Object change descriptions
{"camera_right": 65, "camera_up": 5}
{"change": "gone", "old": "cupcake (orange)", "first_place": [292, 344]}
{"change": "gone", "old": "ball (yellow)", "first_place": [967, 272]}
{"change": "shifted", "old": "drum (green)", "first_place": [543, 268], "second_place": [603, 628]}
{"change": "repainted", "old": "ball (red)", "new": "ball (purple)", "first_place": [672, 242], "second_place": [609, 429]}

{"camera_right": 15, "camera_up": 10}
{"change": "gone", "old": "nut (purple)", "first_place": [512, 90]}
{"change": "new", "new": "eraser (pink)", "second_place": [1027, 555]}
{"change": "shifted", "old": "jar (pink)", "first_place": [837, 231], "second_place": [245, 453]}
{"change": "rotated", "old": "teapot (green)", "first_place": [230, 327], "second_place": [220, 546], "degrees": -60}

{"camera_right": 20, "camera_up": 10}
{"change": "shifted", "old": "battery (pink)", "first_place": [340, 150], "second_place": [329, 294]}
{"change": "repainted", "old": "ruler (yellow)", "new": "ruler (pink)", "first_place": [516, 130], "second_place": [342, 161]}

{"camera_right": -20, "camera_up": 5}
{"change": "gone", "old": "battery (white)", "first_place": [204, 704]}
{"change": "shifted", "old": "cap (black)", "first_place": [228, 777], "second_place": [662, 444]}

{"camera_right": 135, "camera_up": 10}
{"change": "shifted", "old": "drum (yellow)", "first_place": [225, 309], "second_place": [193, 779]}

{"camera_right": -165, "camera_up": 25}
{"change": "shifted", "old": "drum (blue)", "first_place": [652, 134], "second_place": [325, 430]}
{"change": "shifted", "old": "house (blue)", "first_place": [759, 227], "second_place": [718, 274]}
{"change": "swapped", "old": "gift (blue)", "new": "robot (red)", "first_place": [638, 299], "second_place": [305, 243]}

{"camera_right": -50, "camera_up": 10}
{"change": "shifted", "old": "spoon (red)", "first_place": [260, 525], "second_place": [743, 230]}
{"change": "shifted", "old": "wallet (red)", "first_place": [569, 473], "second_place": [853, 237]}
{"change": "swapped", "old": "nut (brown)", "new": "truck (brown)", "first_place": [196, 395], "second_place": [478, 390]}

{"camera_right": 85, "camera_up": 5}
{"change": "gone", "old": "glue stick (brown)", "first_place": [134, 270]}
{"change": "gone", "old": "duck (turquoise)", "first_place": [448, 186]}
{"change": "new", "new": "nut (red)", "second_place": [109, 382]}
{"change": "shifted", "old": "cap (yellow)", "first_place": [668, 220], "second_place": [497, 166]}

**What is required:** Line by line, copy the records exactly.

**Written response:**
{"camera_right": 65, "camera_up": 5}
{"change": "gone", "old": "cupcake (orange)", "first_place": [292, 344]}
{"change": "gone", "old": "ball (yellow)", "first_place": [967, 272]}
{"change": "shifted", "old": "drum (green)", "first_place": [543, 268], "second_place": [603, 628]}
{"change": "repainted", "old": "ball (red)", "new": "ball (purple)", "first_place": [672, 242], "second_place": [609, 429]}

{"camera_right": 15, "camera_up": 10}
{"change": "gone", "old": "nut (purple)", "first_place": [512, 90]}
{"change": "new", "new": "eraser (pink)", "second_place": [1027, 555]}
{"change": "shifted", "old": "jar (pink)", "first_place": [837, 231], "second_place": [245, 453]}
{"change": "rotated", "old": "teapot (green)", "first_place": [230, 327], "second_place": [220, 546], "degrees": -60}

{"camera_right": 20, "camera_up": 10}
{"change": "shifted", "old": "battery (pink)", "first_place": [340, 150], "second_place": [329, 294]}
{"change": "repainted", "old": "ruler (yellow)", "new": "ruler (pink)", "first_place": [516, 130], "second_place": [342, 161]}

{"camera_right": -20, "camera_up": 5}
{"change": "gone", "old": "battery (white)", "first_place": [204, 704]}
{"change": "shifted", "old": "cap (black)", "first_place": [228, 777], "second_place": [662, 444]}

{"camera_right": 135, "camera_up": 10}
{"change": "shifted", "old": "drum (yellow)", "first_place": [225, 309], "second_place": [193, 779]}

{"camera_right": -165, "camera_up": 25}
{"change": "shifted", "old": "drum (blue)", "first_place": [652, 134], "second_place": [325, 430]}
{"change": "shifted", "old": "house (blue)", "first_place": [759, 227], "second_place": [718, 274]}
{"change": "swapped", "old": "gift (blue)", "new": "robot (red)", "first_place": [638, 299], "second_place": [305, 243]}

{"camera_right": -50, "camera_up": 10}
{"change": "shifted", "old": "spoon (red)", "first_place": [260, 525], "second_place": [743, 230]}
{"change": "shifted", "old": "wallet (red)", "first_place": [569, 473], "second_place": [853, 237]}
{"change": "swapped", "old": "nut (brown)", "new": "truck (brown)", "first_place": [196, 395], "second_place": [478, 390]}

{"camera_right": 85, "camera_up": 5}
{"change": "gone", "old": "glue stick (brown)", "first_place": [134, 270]}
{"change": "gone", "old": "duck (turquoise)", "first_place": [448, 186]}
{"change": "new", "new": "nut (red)", "second_place": [109, 382]}
{"change": "shifted", "old": "cap (yellow)", "first_place": [668, 220], "second_place": [497, 166]}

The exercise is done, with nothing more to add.